**EXERCISE:** Go through the following data and transcribe exactly the stretch of lines from the one holding "purple diamond: (145, 77)" to the one holding "purple square: (21, 172) -> (42, 184), moved", both included.

┌─ DATA FOR THE TASK

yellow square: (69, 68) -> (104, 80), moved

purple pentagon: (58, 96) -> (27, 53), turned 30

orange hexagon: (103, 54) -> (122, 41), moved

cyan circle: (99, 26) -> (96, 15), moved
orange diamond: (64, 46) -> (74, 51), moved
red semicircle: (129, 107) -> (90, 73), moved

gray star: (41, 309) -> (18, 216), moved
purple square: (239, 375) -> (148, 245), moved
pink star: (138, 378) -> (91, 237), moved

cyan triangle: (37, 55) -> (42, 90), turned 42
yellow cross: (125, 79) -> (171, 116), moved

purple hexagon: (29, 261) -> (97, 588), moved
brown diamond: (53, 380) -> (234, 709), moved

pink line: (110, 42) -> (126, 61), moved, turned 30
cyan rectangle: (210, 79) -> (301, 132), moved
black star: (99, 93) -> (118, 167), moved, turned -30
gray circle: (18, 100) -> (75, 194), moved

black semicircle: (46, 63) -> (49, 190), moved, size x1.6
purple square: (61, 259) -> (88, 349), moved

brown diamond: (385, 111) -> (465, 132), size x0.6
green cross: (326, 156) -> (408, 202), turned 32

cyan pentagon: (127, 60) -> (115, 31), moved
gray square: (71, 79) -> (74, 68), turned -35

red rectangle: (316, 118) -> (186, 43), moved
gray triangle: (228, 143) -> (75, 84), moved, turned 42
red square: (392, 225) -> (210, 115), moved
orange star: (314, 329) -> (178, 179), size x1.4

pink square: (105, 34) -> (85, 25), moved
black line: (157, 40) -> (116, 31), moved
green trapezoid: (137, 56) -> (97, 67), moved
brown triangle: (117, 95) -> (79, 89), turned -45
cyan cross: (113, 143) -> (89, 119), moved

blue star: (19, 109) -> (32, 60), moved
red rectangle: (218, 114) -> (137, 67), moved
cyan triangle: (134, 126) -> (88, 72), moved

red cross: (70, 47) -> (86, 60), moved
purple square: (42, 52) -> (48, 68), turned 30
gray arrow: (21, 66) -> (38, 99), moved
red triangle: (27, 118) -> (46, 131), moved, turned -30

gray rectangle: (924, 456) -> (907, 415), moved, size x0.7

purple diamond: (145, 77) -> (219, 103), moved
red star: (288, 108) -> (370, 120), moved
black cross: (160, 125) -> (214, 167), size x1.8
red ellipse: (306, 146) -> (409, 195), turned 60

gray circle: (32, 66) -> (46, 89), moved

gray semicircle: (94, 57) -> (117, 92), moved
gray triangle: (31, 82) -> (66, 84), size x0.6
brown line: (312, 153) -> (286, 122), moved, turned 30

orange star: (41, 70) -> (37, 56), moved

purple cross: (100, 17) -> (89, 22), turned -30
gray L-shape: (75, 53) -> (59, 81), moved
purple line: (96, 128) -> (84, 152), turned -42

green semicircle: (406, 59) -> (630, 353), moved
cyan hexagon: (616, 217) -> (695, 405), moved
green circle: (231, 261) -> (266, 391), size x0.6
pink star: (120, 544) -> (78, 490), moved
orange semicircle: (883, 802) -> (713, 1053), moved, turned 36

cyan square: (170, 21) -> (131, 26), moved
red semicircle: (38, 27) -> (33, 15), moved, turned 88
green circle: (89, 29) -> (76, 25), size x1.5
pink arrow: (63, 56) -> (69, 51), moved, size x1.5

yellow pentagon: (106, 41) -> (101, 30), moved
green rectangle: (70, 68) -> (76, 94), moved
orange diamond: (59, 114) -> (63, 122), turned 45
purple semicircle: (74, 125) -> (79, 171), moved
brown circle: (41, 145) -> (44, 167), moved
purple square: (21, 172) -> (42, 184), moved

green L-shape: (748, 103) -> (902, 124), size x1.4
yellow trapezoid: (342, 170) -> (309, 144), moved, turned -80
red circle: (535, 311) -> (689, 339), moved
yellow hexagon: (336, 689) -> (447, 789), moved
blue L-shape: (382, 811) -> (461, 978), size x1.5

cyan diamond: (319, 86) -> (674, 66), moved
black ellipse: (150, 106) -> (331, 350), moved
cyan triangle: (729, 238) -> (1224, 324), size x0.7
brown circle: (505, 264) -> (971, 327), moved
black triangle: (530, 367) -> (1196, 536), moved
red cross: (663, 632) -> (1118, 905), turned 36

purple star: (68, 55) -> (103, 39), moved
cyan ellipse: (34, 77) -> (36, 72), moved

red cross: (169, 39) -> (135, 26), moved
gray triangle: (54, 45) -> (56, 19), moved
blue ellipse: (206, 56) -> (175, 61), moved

└─

**TASK RESULT:**
purple diamond: (145, 77) -> (219, 103), moved
red star: (288, 108) -> (370, 120), moved
black cross: (160, 125) -> (214, 167), size x1.8
red ellipse: (306, 146) -> (409, 195), turned 60

gray circle: (32, 66) -> (46, 89), moved

gray semicircle: (94, 57) -> (117, 92), moved
gray triangle: (31, 82) -> (66, 84), size x0.6
brown line: (312, 153) -> (286, 122), moved, turned 30

orange star: (41, 70) -> (37, 56), moved

purple cross: (100, 17) -> (89, 22), turned -30
gray L-shape: (75, 53) -> (59, 81), moved
purple line: (96, 128) -> (84, 152), turned -42

green semicircle: (406, 59) -> (630, 353), moved
cyan hexagon: (616, 217) -> (695, 405), moved
green circle: (231, 261) -> (266, 391), size x0.6
pink star: (120, 544) -> (78, 490), moved
orange semicircle: (883, 802) -> (713, 1053), moved, turned 36

cyan square: (170, 21) -> (131, 26), moved
red semicircle: (38, 27) -> (33, 15), moved, turned 88
green circle: (89, 29) -> (76, 25), size x1.5
pink arrow: (63, 56) -> (69, 51), moved, size x1.5

yellow pentagon: (106, 41) -> (101, 30), moved
green rectangle: (70, 68) -> (76, 94), moved
orange diamond: (59, 114) -> (63, 122), turned 45
purple semicircle: (74, 125) -> (79, 171), moved
brown circle: (41, 145) -> (44, 167), moved
purple square: (21, 172) -> (42, 184), moved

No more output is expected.